### WHAT THIS TASK INVOLVES
Pick out every line in the entries below that contains the string "acciaccatura", and copy each one in full.

Raw entries
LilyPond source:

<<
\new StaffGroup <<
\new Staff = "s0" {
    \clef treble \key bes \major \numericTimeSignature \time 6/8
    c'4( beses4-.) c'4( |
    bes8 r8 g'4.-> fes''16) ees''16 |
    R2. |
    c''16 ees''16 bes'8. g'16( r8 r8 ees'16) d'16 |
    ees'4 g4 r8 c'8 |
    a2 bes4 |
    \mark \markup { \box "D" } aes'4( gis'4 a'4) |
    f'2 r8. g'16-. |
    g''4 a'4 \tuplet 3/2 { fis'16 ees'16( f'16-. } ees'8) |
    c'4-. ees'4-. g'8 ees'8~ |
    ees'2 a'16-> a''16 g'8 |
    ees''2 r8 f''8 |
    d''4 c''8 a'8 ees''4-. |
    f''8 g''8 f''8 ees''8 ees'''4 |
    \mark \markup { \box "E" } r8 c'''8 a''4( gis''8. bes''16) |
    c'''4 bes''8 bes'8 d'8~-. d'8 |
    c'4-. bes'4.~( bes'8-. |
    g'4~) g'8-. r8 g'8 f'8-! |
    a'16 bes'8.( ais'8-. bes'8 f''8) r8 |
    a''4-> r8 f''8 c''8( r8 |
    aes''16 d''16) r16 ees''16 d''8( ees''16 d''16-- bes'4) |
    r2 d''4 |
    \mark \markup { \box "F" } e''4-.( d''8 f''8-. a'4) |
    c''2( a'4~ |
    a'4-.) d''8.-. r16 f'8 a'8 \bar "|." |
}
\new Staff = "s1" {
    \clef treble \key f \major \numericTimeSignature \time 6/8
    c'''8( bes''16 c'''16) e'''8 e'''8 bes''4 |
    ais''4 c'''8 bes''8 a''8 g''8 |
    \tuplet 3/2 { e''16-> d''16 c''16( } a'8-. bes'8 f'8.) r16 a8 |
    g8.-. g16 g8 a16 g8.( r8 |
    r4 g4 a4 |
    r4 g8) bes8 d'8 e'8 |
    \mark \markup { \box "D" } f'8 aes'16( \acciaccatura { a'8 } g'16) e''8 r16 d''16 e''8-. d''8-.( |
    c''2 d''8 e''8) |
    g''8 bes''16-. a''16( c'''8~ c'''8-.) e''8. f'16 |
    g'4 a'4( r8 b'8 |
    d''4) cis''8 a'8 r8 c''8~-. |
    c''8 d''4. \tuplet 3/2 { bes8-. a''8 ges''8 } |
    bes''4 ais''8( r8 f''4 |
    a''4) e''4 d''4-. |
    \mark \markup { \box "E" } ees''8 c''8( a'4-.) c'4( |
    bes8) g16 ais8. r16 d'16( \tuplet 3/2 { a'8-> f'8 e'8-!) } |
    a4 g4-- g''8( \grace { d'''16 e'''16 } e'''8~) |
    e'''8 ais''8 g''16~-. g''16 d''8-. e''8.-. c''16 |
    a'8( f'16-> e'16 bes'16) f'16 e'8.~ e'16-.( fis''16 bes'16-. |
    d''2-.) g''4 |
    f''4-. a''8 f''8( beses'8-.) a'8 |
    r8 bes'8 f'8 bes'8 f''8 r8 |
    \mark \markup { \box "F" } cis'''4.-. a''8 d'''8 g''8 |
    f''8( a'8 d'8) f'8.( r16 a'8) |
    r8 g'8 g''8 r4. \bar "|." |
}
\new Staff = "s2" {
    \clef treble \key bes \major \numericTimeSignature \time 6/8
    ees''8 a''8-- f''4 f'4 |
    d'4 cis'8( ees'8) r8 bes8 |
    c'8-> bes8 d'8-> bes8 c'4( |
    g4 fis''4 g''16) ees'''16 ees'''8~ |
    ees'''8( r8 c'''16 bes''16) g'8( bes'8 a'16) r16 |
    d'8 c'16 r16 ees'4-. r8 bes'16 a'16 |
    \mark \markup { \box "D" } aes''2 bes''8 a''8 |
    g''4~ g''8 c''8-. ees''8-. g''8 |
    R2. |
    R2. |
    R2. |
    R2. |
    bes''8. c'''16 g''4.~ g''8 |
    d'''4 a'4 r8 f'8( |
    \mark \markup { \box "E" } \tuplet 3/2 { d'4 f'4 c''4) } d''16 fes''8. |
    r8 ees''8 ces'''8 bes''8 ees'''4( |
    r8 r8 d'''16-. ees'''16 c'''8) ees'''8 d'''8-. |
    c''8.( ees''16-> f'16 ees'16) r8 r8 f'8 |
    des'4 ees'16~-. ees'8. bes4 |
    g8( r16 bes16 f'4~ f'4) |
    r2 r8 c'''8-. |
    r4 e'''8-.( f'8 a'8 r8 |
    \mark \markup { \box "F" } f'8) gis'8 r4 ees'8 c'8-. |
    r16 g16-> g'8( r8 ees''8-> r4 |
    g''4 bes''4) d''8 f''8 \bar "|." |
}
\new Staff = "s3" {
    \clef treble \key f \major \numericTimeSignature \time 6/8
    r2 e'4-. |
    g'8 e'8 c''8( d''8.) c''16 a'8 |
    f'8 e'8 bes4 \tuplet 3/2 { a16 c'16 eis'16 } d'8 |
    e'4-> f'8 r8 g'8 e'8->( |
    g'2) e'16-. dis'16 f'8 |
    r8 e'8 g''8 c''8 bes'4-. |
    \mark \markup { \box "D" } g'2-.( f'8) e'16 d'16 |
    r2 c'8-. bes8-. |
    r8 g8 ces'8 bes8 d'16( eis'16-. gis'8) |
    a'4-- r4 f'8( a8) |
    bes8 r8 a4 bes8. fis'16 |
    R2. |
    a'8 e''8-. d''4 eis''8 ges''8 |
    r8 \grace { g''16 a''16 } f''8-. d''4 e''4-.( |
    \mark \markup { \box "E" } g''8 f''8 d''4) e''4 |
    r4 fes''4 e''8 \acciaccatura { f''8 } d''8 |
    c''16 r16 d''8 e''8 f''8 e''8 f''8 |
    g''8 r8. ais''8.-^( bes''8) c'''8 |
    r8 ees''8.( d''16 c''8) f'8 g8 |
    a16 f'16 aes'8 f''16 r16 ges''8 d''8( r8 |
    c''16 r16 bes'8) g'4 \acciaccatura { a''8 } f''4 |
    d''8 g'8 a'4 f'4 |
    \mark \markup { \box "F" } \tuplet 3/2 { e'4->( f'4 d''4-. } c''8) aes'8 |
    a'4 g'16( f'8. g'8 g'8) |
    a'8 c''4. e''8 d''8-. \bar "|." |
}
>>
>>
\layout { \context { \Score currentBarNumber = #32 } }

### SOLUTION TO THIS TASK
    \mark \markup { \box "D" } f'8 aes'16( \acciaccatura { a'8 } g'16) e''8 r16 d''16 e''8-. d''8-.( |
    r4 fes''4 e''8 \acciaccatura { f''8 } d''8 |
    c''16 r16 bes'8) g'4 \acciaccatura { a''8 } f''4 |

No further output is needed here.